Detected change data -
_ _ _

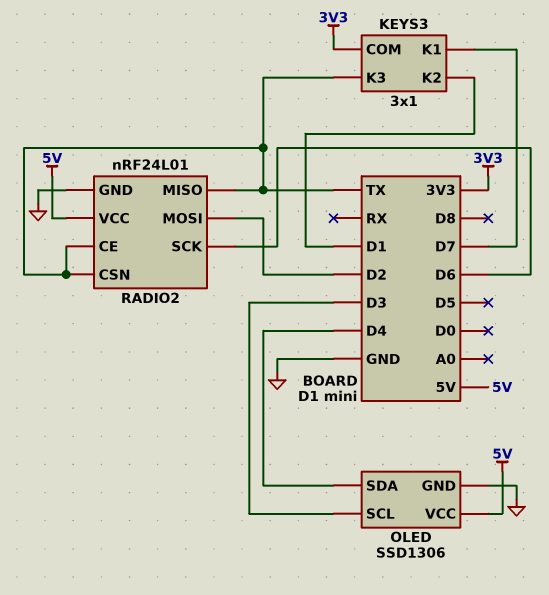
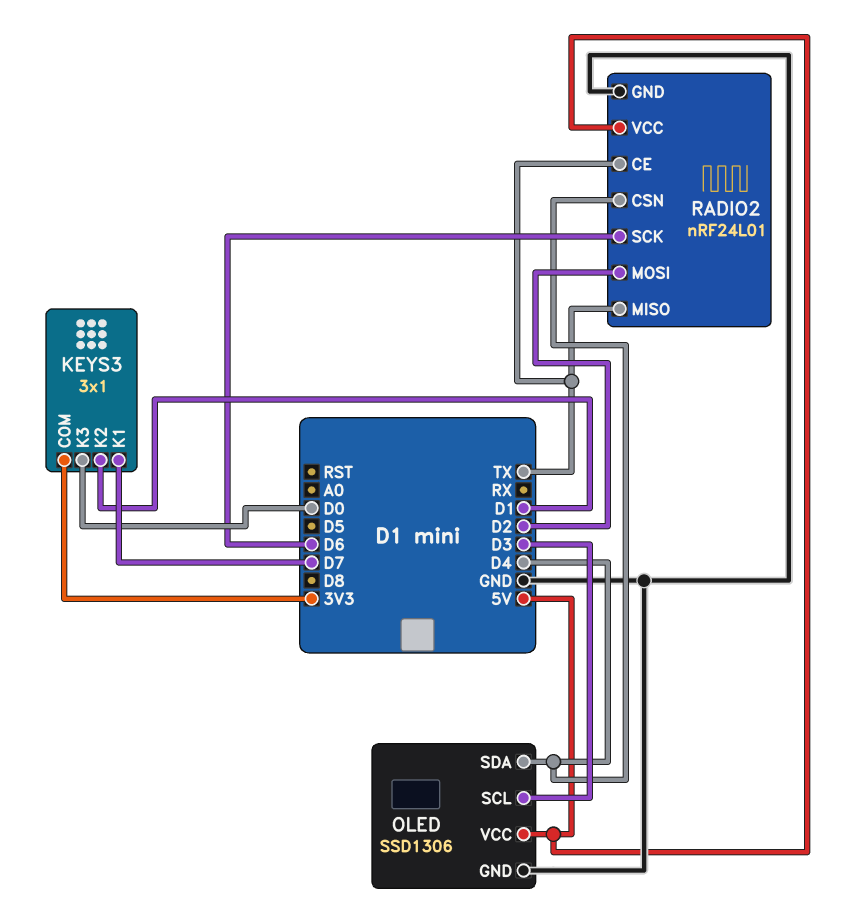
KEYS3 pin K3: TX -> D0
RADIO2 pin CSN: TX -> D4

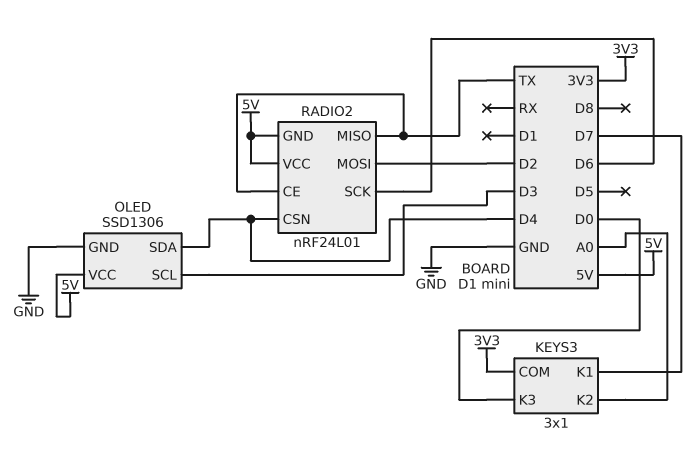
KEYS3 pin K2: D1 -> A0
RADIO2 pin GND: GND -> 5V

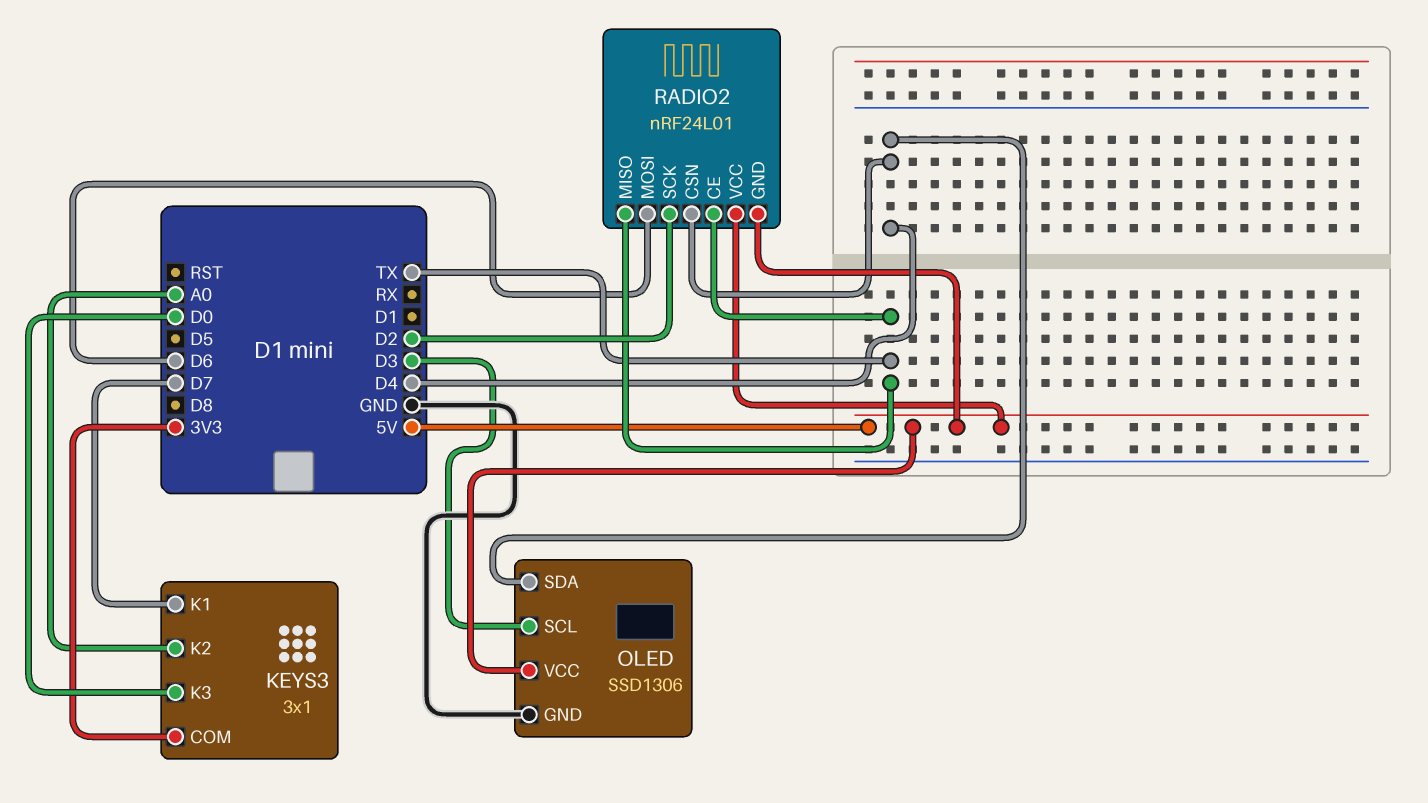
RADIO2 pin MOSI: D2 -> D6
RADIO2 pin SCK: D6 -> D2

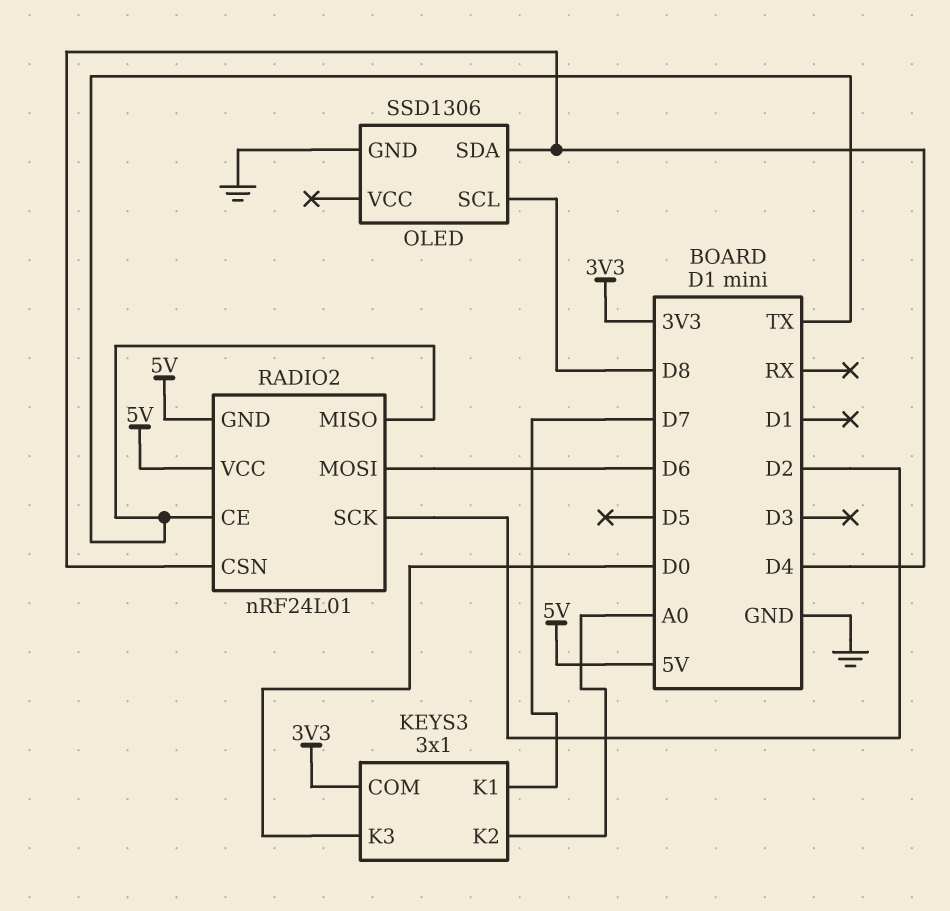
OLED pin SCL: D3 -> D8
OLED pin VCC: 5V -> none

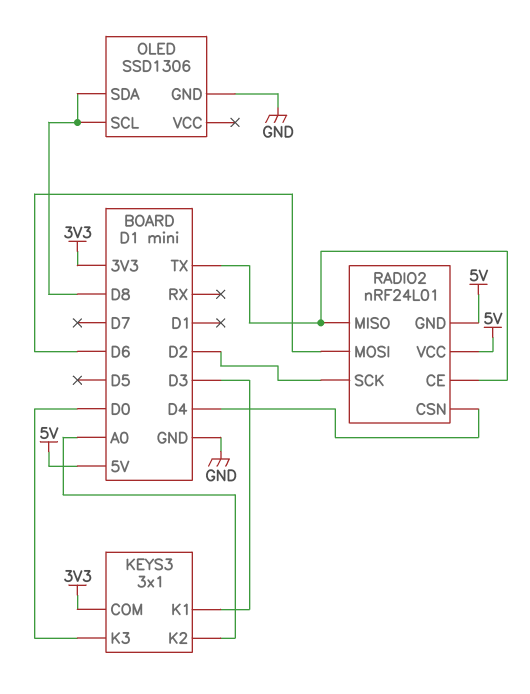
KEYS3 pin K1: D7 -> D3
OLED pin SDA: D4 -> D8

_ _ _

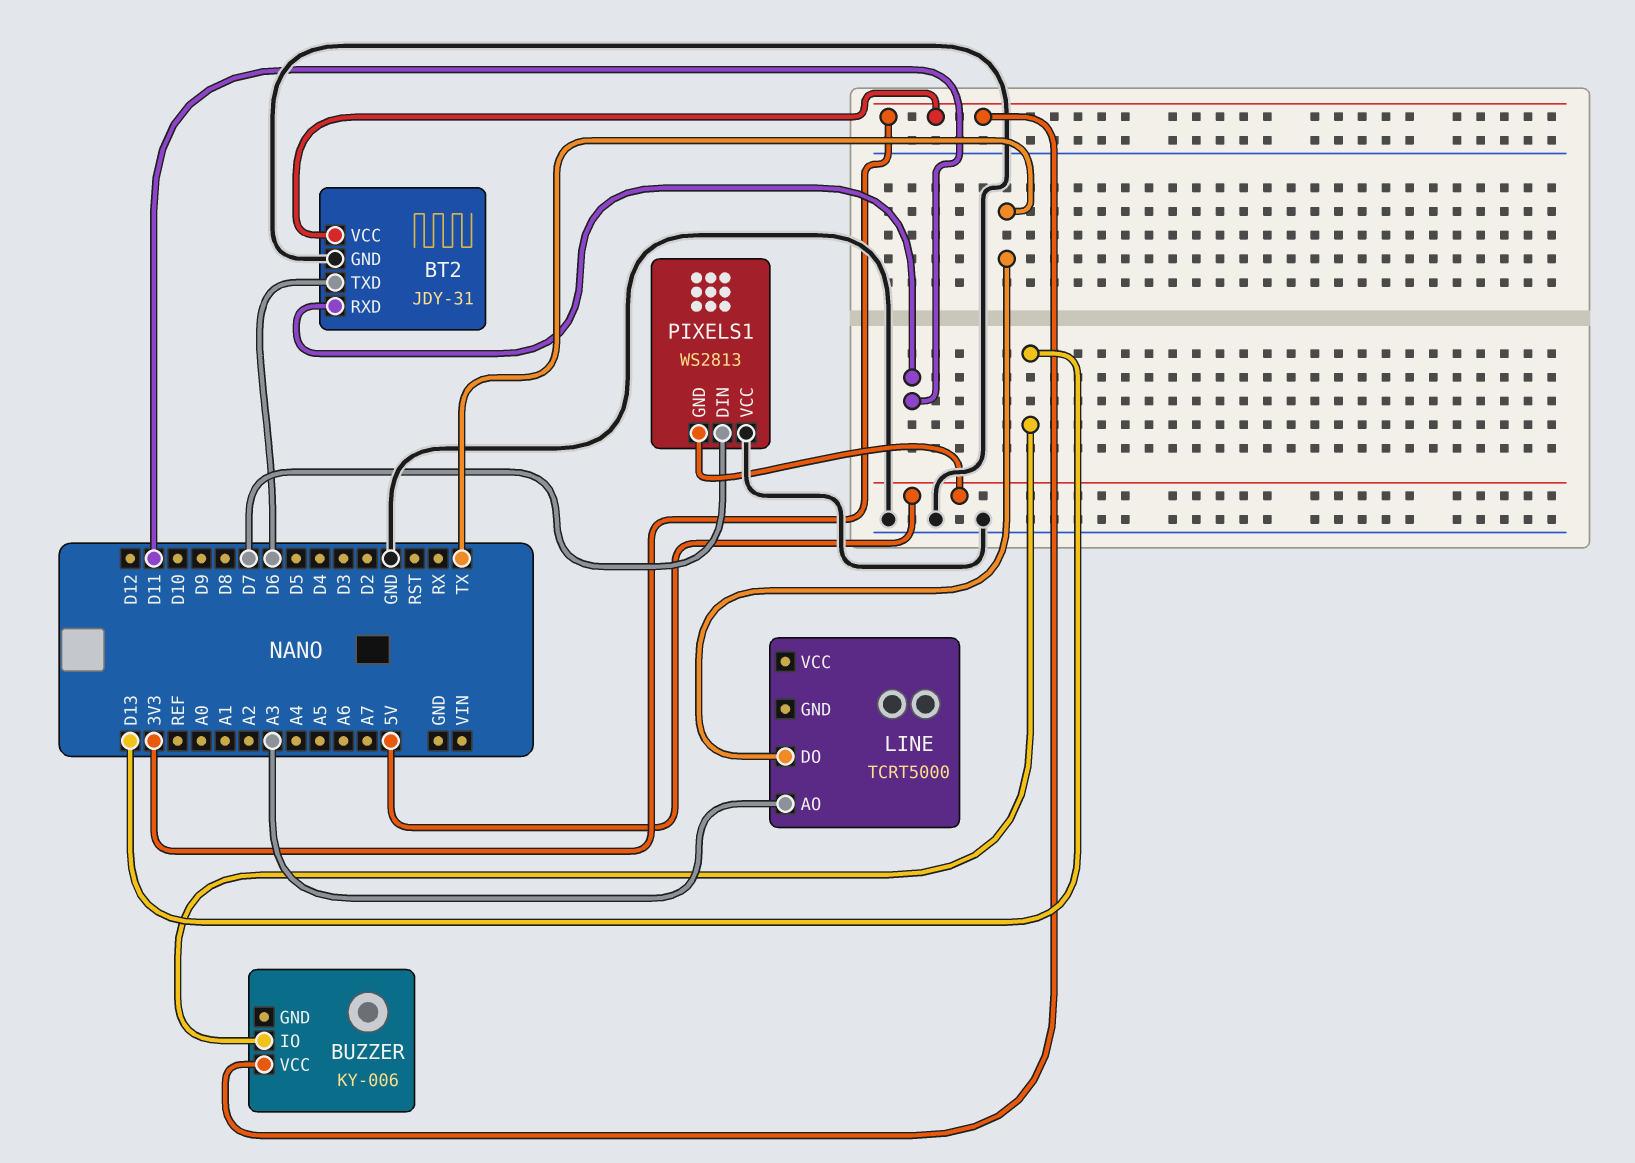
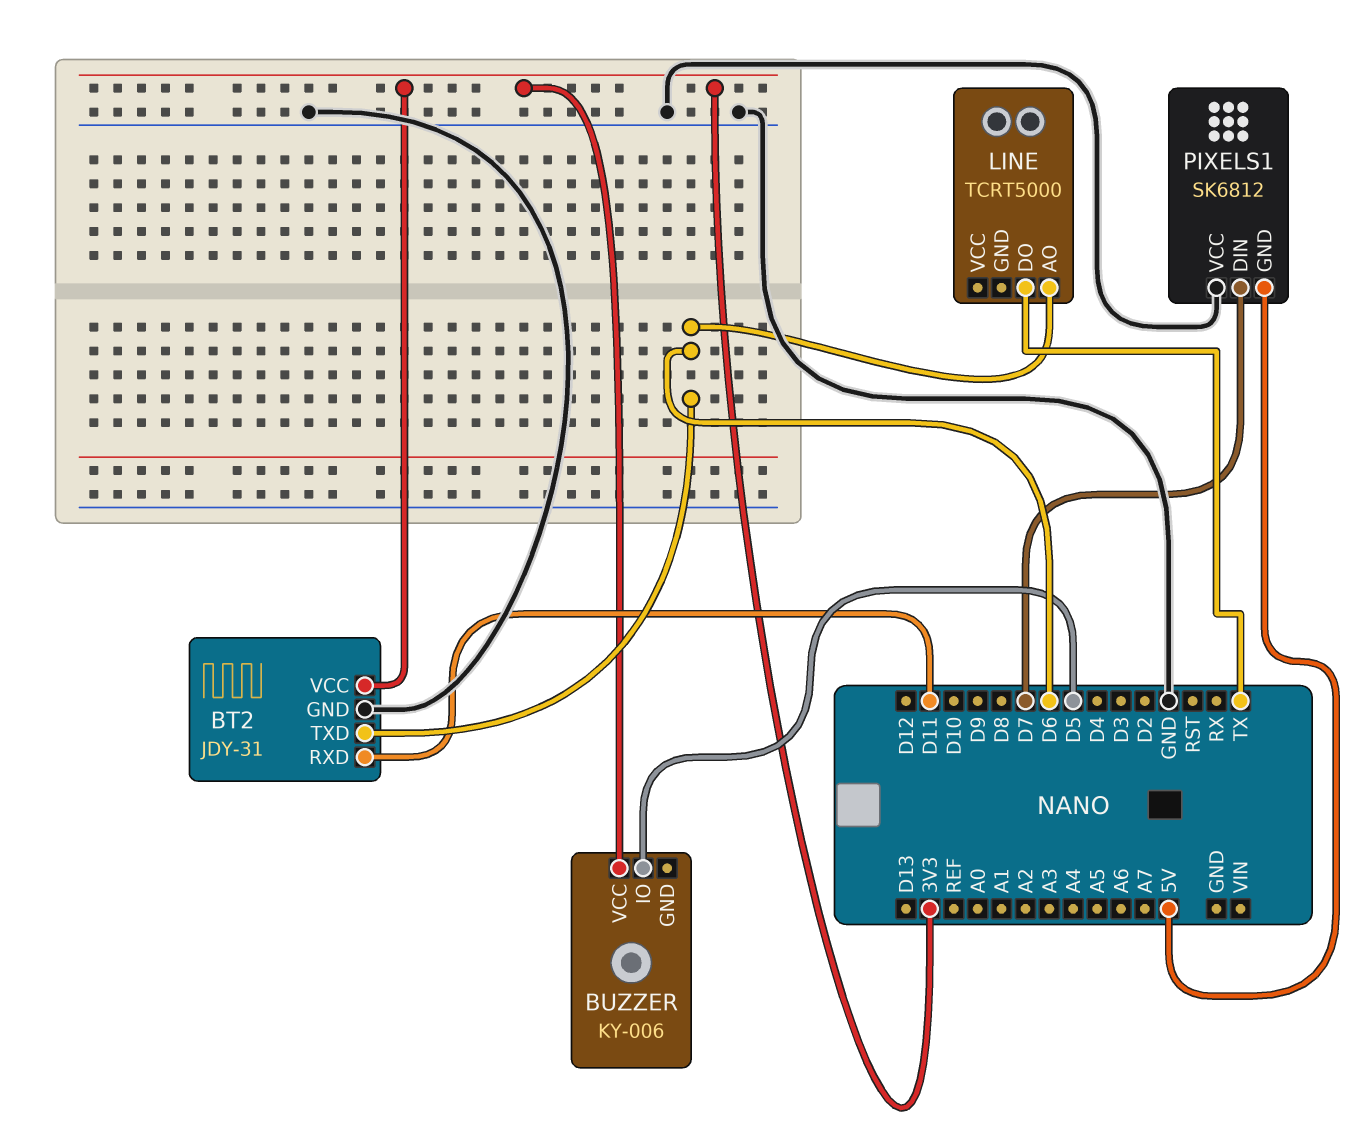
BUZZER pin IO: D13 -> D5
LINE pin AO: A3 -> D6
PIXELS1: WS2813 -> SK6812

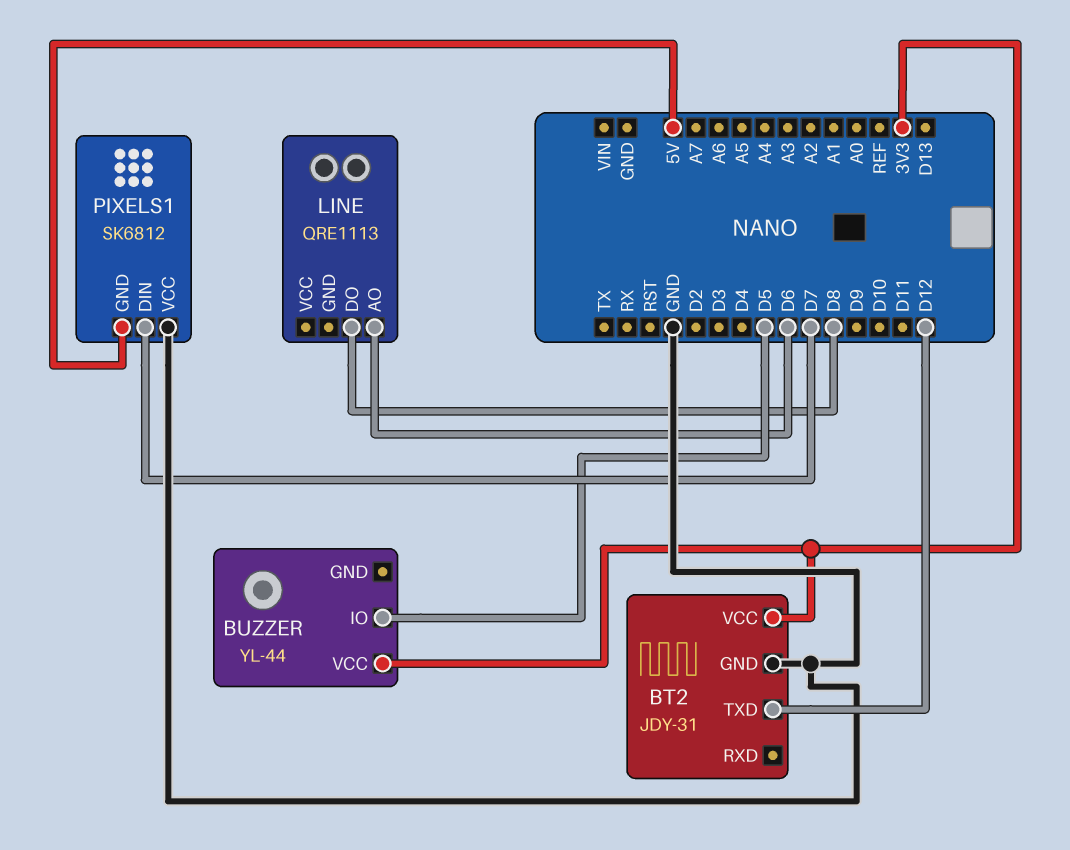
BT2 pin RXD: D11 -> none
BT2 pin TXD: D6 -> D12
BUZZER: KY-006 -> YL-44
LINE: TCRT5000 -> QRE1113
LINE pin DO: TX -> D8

_ _ _

ABOUT THIS TASK -
Write out the lines above from the one with "LINE pin AO: A3 -> D6" through the one with "LINE pin DO: TX -> D8", ends included, exactly; no picture goes in.

SOLUTION FOR THIS TASK -
LINE pin AO: A3 -> D6
PIXELS1: WS2813 -> SK6812

BT2 pin RXD: D11 -> none
BT2 pin TXD: D6 -> D12
BUZZER: KY-006 -> YL-44
LINE: TCRT5000 -> QRE1113
LINE pin DO: TX -> D8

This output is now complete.